TASK REQUIREMENTS - Extract, verbatim, all lines starting at the one containing "U2 pin GND: 3V3 -> COM" and ending with the final line of the listing, and no others.

>>>

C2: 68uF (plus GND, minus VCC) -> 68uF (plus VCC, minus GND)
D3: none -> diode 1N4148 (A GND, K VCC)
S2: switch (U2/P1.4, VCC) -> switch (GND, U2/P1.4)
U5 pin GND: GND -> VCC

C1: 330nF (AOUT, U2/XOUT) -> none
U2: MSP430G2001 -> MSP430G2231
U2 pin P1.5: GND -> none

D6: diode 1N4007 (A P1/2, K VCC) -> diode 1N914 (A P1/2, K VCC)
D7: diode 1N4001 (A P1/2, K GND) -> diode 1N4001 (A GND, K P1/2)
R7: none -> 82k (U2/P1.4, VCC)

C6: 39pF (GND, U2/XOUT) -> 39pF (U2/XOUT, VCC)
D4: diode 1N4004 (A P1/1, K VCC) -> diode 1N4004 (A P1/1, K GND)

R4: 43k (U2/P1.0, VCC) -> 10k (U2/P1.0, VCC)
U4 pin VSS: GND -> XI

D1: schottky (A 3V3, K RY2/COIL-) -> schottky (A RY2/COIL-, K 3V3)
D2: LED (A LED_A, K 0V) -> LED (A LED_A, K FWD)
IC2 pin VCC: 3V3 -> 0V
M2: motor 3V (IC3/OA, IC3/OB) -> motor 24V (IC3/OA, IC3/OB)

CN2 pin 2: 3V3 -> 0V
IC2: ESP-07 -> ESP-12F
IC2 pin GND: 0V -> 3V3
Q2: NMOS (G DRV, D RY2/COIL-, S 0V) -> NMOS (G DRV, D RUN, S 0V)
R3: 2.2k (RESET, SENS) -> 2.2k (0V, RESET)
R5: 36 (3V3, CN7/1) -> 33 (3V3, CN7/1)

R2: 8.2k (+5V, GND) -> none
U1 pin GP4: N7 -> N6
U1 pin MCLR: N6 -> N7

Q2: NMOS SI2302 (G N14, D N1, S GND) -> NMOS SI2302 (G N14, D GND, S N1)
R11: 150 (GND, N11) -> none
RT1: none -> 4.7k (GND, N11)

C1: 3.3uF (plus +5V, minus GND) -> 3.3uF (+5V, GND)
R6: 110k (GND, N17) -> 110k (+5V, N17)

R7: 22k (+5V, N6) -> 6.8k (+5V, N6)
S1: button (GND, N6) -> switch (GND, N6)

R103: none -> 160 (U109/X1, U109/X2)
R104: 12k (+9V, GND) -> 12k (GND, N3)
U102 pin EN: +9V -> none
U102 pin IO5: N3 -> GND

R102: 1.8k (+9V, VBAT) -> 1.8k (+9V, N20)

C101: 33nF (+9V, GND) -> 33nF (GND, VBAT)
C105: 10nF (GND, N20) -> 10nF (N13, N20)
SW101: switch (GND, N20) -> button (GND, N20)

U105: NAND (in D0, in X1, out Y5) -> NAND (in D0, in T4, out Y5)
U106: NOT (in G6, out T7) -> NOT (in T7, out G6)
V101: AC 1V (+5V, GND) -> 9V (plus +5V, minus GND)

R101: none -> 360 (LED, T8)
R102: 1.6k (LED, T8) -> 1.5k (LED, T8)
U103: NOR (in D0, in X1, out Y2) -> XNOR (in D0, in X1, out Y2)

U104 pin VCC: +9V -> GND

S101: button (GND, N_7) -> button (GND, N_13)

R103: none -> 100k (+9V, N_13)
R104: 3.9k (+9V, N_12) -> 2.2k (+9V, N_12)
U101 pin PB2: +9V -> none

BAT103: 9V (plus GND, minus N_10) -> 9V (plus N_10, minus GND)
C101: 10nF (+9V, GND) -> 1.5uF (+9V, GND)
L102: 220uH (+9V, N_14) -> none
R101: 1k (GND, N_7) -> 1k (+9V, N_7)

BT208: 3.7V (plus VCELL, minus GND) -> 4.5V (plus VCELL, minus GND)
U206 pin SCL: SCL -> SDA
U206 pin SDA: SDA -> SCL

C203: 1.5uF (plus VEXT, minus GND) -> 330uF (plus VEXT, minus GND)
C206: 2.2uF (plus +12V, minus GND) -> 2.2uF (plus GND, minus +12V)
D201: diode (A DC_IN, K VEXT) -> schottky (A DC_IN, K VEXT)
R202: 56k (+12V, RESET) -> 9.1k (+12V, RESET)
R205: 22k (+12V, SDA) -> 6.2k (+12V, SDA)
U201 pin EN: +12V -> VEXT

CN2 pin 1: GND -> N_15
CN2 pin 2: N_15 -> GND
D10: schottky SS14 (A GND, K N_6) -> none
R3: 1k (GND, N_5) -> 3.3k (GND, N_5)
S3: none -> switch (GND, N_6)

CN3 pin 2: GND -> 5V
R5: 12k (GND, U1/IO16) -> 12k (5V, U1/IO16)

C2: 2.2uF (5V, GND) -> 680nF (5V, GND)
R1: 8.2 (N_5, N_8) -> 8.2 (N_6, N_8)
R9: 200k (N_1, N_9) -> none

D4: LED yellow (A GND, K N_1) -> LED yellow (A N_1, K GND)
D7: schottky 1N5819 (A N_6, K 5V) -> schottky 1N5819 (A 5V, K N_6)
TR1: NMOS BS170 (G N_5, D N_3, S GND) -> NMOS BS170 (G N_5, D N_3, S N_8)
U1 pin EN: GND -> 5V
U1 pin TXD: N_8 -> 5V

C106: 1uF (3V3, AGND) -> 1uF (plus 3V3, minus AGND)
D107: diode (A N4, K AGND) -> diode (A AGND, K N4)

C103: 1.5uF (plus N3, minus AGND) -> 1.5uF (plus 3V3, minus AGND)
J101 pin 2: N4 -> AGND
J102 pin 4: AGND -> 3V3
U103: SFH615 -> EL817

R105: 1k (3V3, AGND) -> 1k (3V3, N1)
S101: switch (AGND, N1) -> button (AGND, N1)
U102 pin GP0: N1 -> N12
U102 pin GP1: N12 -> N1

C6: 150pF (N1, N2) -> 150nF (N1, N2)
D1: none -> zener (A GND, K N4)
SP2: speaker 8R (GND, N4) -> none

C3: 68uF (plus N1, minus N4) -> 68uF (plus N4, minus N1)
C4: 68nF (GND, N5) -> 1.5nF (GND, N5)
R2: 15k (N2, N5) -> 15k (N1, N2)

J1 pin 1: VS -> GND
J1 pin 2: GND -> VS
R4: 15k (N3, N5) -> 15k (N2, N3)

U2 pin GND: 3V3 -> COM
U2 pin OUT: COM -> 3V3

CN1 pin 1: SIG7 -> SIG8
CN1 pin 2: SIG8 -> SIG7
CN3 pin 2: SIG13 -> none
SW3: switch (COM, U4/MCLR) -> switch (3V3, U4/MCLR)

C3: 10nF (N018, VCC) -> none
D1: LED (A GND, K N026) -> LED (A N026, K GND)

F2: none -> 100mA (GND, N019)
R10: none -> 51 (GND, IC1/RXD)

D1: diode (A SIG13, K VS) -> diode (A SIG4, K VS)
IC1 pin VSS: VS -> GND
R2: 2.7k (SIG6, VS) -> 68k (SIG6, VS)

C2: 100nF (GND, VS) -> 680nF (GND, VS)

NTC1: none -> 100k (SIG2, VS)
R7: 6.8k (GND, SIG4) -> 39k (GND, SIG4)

<<<

RESULT OF THE EXERCISE -
U2 pin GND: 3V3 -> COM
U2 pin OUT: COM -> 3V3

CN1 pin 1: SIG7 -> SIG8
CN1 pin 2: SIG8 -> SIG7
CN3 pin 2: SIG13 -> none
SW3: switch (COM, U4/MCLR) -> switch (3V3, U4/MCLR)

C3: 10nF (N018, VCC) -> none
D1: LED (A GND, K N026) -> LED (A N026, K GND)

F2: none -> 100mA (GND, N019)
R10: none -> 51 (GND, IC1/RXD)

D1: diode (A SIG13, K VS) -> diode (A SIG4, K VS)
IC1 pin VSS: VS -> GND
R2: 2.7k (SIG6, VS) -> 68k (SIG6, VS)

C2: 100nF (GND, VS) -> 680nF (GND, VS)

NTC1: none -> 100k (SIG2, VS)
R7: 6.8k (GND, SIG4) -> 39k (GND, SIG4)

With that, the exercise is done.